◆ **What you are asked to do**
Every line below that holds the word "bear" must be listed.

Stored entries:

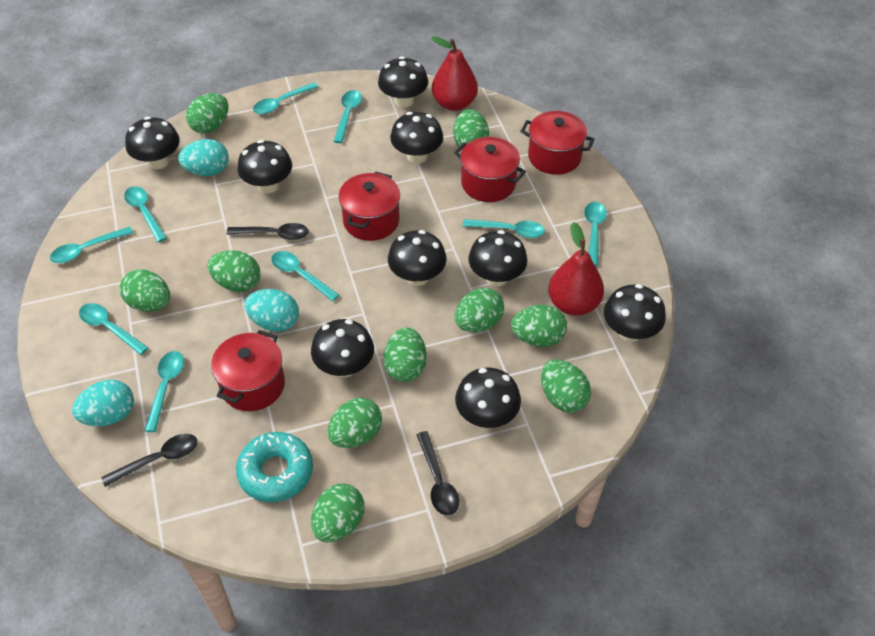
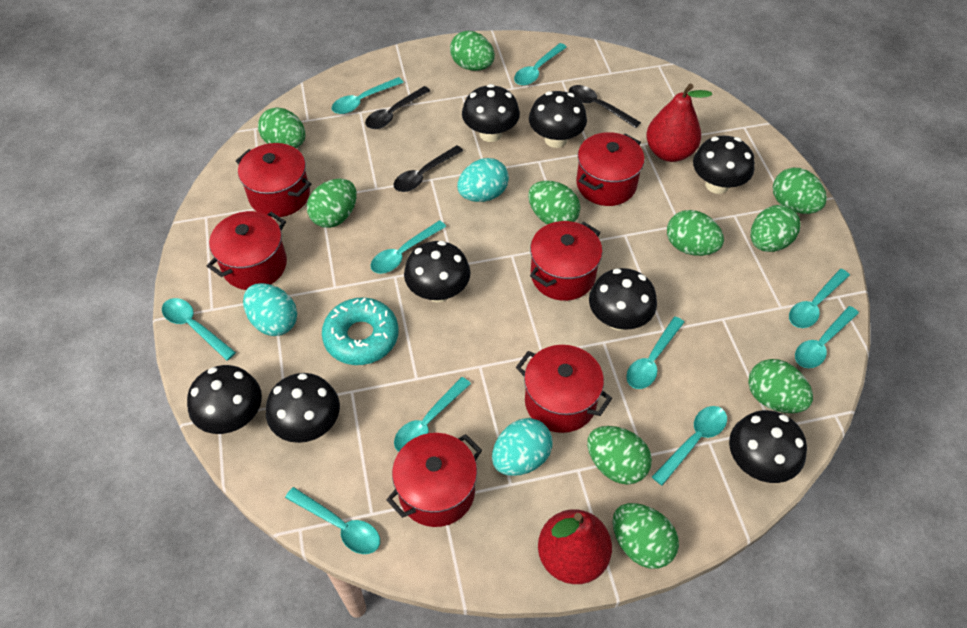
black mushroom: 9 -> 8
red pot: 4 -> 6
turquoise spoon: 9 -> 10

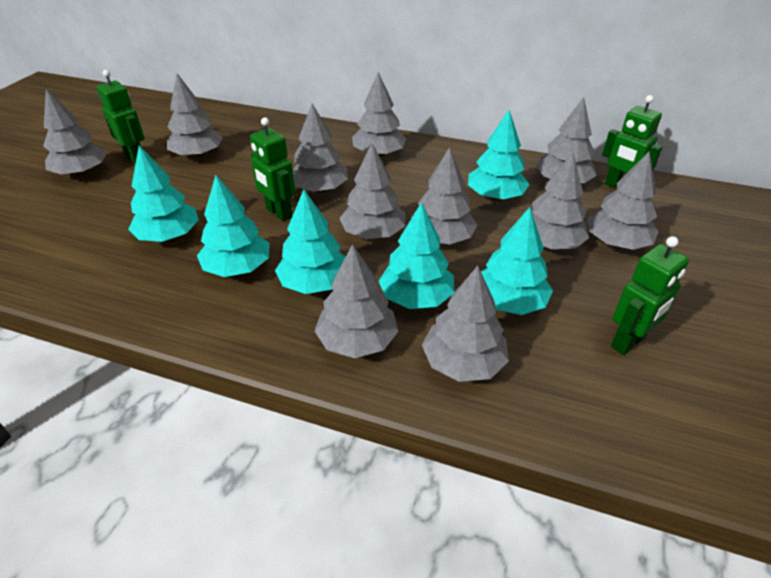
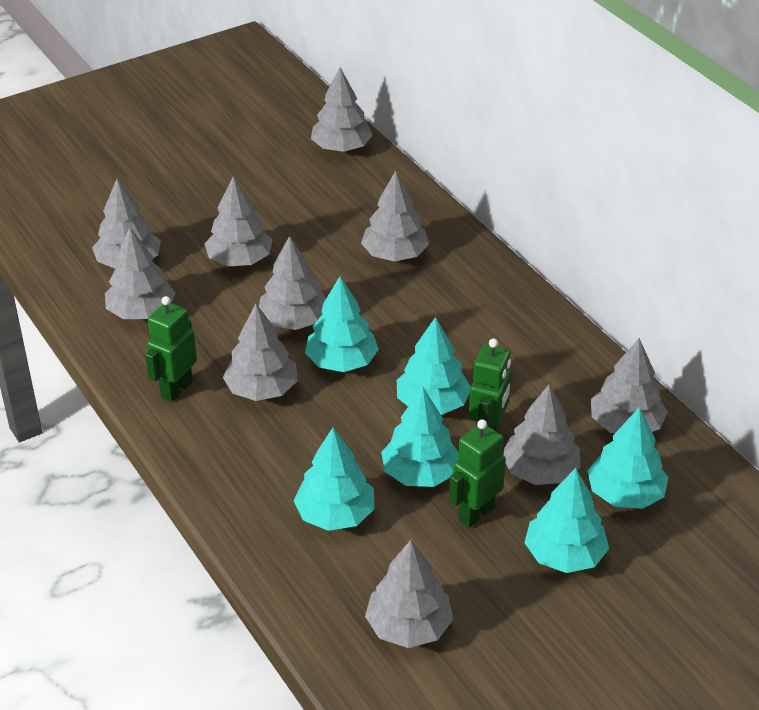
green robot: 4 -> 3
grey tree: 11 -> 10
* * *
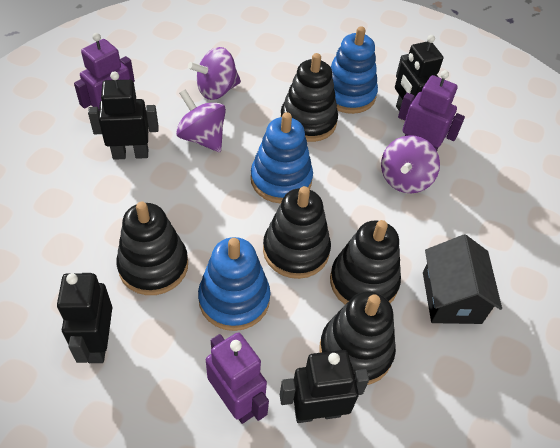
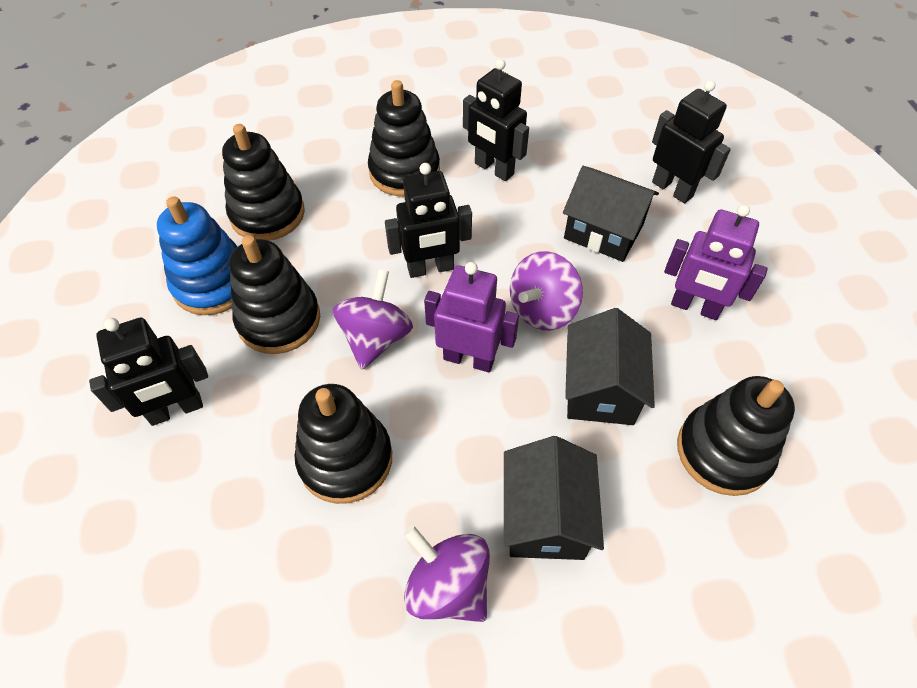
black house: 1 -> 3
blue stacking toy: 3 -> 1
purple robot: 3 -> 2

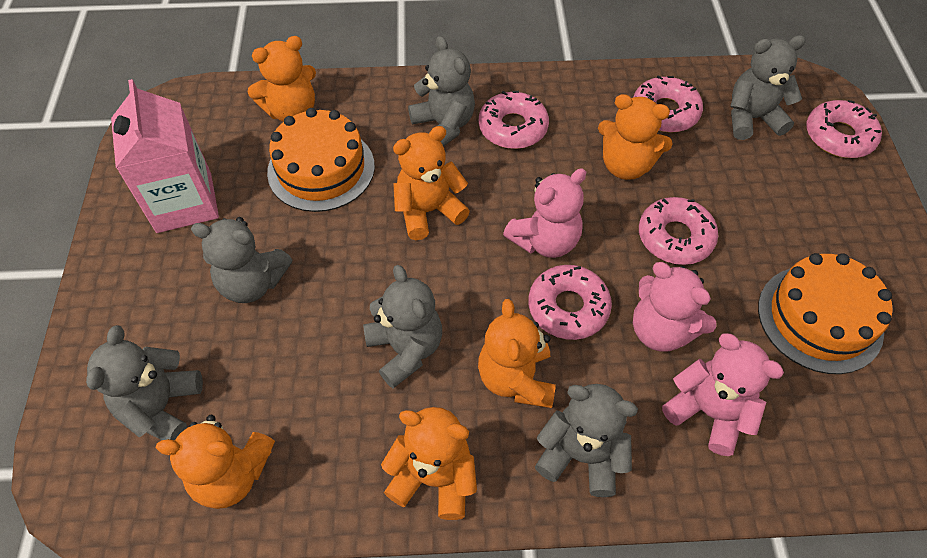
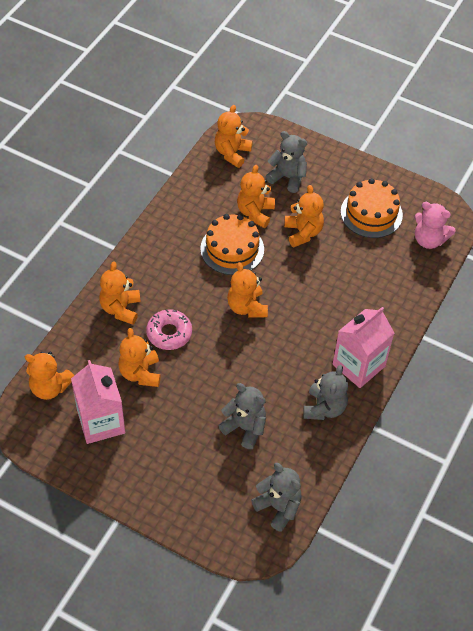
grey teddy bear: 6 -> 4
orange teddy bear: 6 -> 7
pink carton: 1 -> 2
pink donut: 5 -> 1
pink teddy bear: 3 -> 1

◆ **Exercise response**
grey teddy bear: 6 -> 4
orange teddy bear: 6 -> 7
pink teddy bear: 3 -> 1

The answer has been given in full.